# PROBLEM TO WORK ON:
Your answer should consist of every line in the records that holds "grey".

[GIVEN RECORDS — start]

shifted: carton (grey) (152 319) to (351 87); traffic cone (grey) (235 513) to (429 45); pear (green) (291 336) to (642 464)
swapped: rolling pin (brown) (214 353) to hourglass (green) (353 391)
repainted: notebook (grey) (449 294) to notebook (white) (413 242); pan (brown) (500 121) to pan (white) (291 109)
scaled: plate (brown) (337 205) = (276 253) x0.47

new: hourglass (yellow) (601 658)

[GIVEN RECORDS — finish]

# RESULT OF THE TASK:
shifted: carton (grey) (152 319) to (351 87); traffic cone (grey) (235 513) to (429 45); pear (green) (291 336) to (642 464)
repainted: notebook (grey) (449 294) to notebook (white) (413 242); pan (brown) (500 121) to pan (white) (291 109)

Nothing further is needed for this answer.